• **ABOUT THIS TASK**: Where a line below includes the word "turquoise", copy that line.

• **INFORMATION SUPPLIED**:
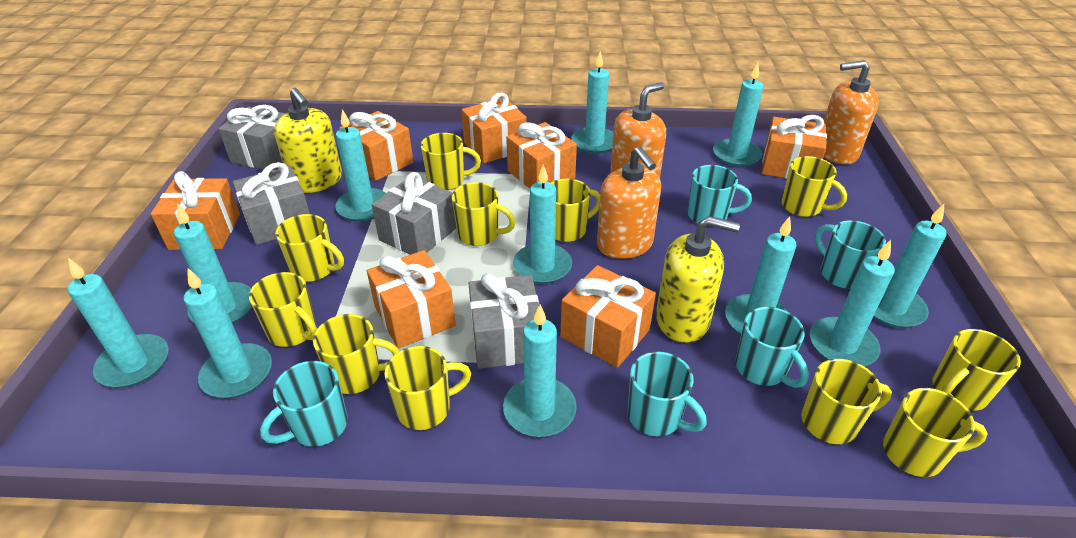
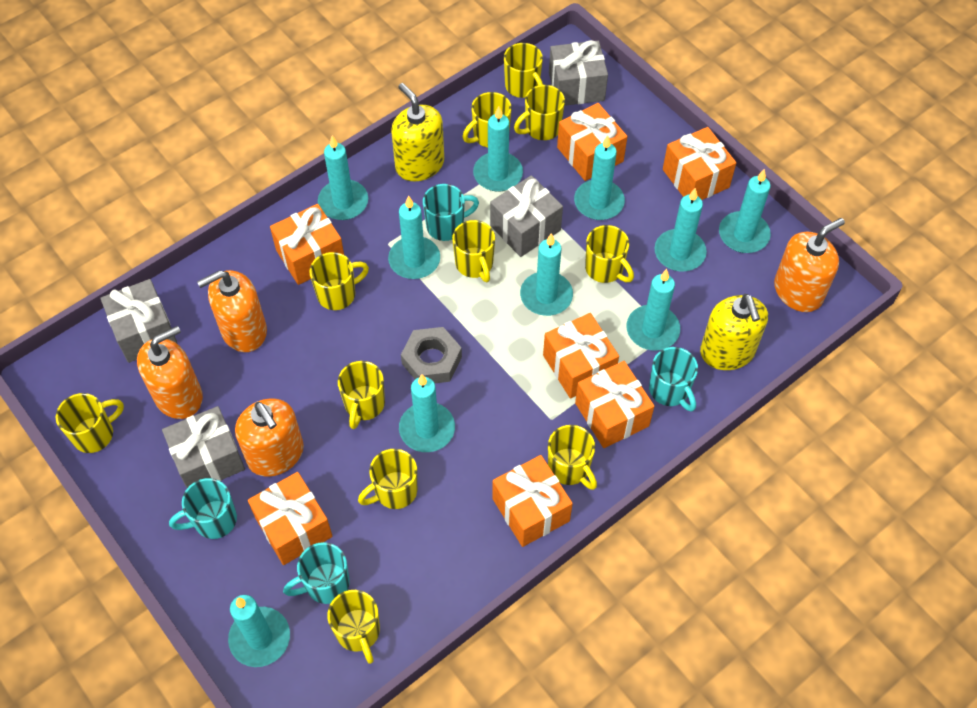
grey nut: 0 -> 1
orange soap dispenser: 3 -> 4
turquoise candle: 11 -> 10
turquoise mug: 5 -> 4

• **ANSWER SPACE**:
turquoise candle: 11 -> 10
turquoise mug: 5 -> 4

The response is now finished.